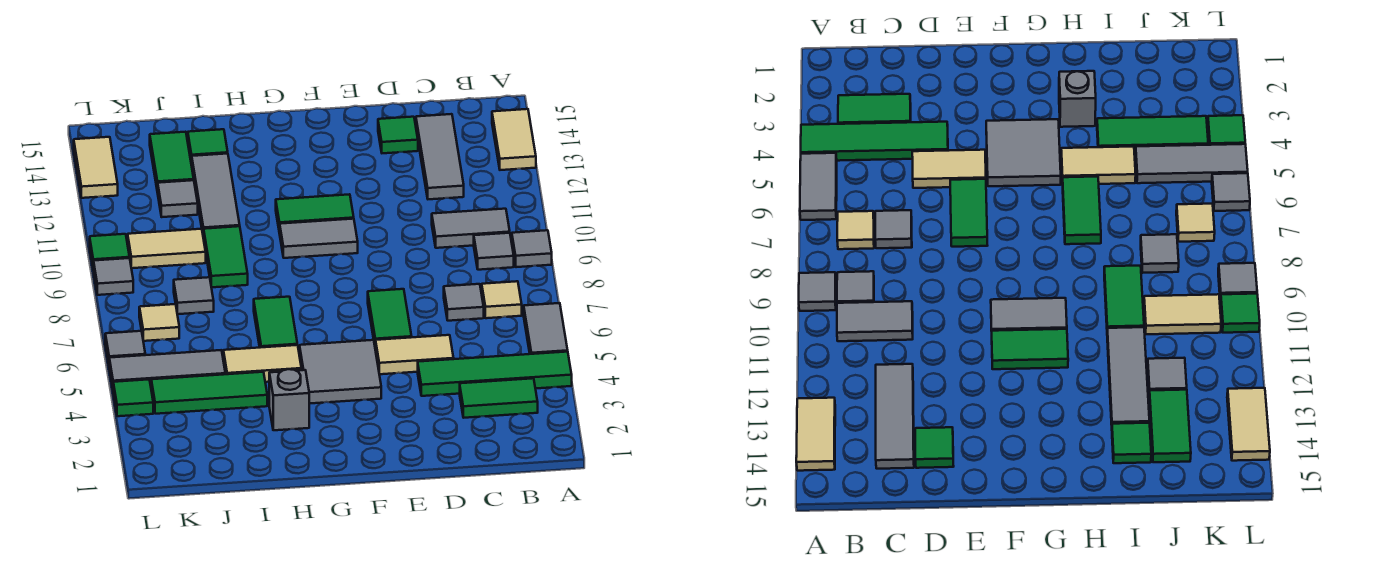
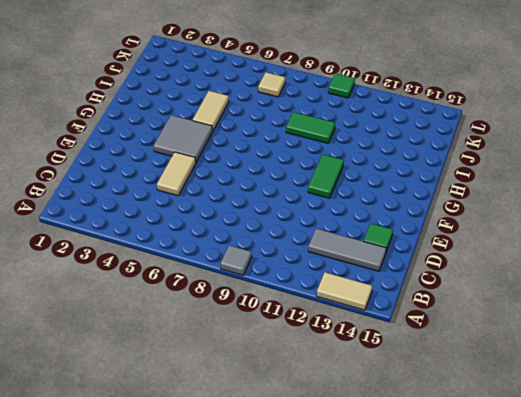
none -> green tile A4:D4 level 1
none -> grey tile A5:A6 level 1
none -> green tile B3:C3 level 1
none -> tan tile B7 level 1

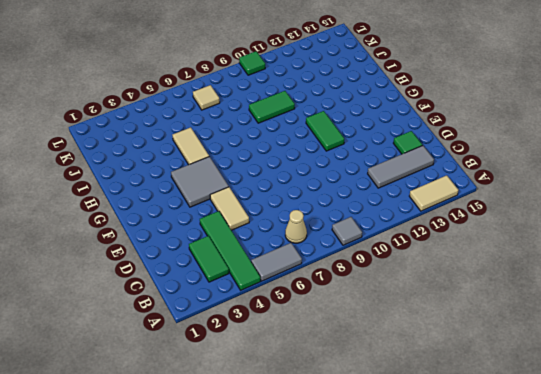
tan cone B7 level 1 -> tan tile B7 level 1
none -> grey tile B9 level 1
none -> grey tile B10:C10 level 1
none -> grey tile C7 level 1
none -> green tile E6:E7 level 1

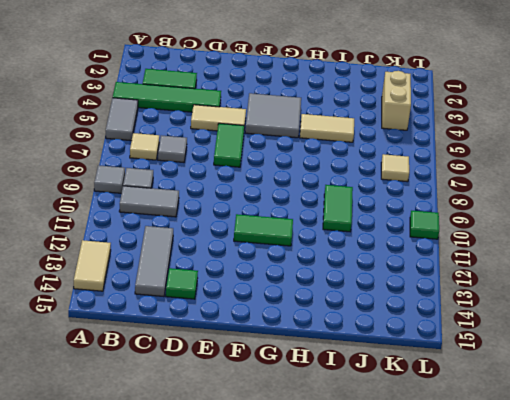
tan brick K3:K4 level 1 -> green tile I4:K4 level 1
none -> grey tile F10:G10 level 1
none -> grey brick H3 level 1
none -> green tile H6:H7 level 1
none -> grey tile I11:I13 level 1

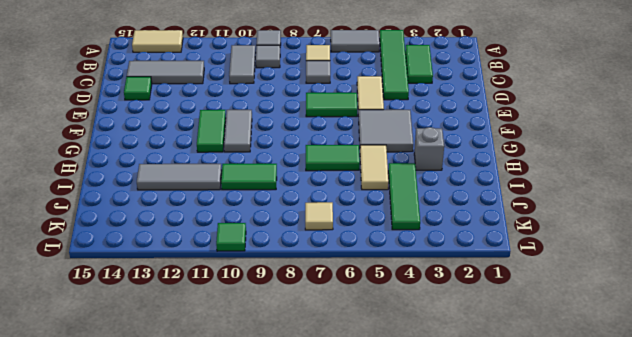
none -> green tile I14 level 1
none -> grey tile J5:L5 level 1
none -> grey tile J8 level 1
none -> tan tile J10:K10 level 1

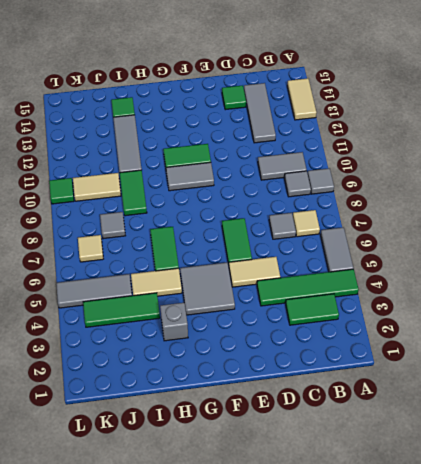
none -> grey tile J12 level 1
none -> green tile J13:J14 level 1
none -> green tile L4 level 1
none -> grey tile L6 level 1

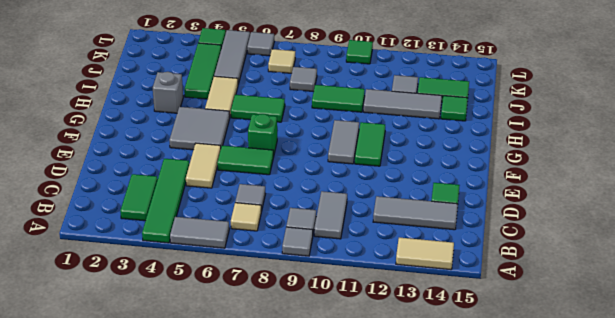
green brick F7 level 1 -> none
none -> tan tile J10:K10 level 1
none -> grey tile L9 level 1
none -> tan tile L13:L14 level 1

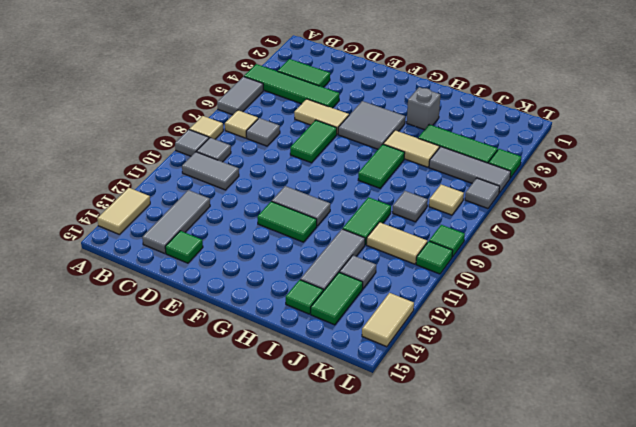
tan tile A8 level 1 -> none
green tile L9 level 1 -> grey tile L9 level 1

--------------------------------------------------

**Task description**
Your answer must be the exact lines of the records from the first one through the line containing "none -> grey tile J8 level 1", with no pictures in it.

**Answer below**
none -> green tile A4:D4 level 1
none -> grey tile A5:A6 level 1
none -> green tile B3:C3 level 1
none -> tan tile B7 level 1

tan cone B7 level 1 -> tan tile B7 level 1
none -> grey tile B9 level 1
none -> grey tile B10:C10 level 1
none -> grey tile C7 level 1
none -> green tile E6:E7 level 1

tan brick K3:K4 level 1 -> green tile I4:K4 level 1
none -> grey tile F10:G10 level 1
none -> grey brick H3 level 1
none -> green tile H6:H7 level 1
none -> grey tile I11:I13 level 1

none -> green tile I14 level 1
none -> grey tile J5:L5 level 1
none -> grey tile J8 level 1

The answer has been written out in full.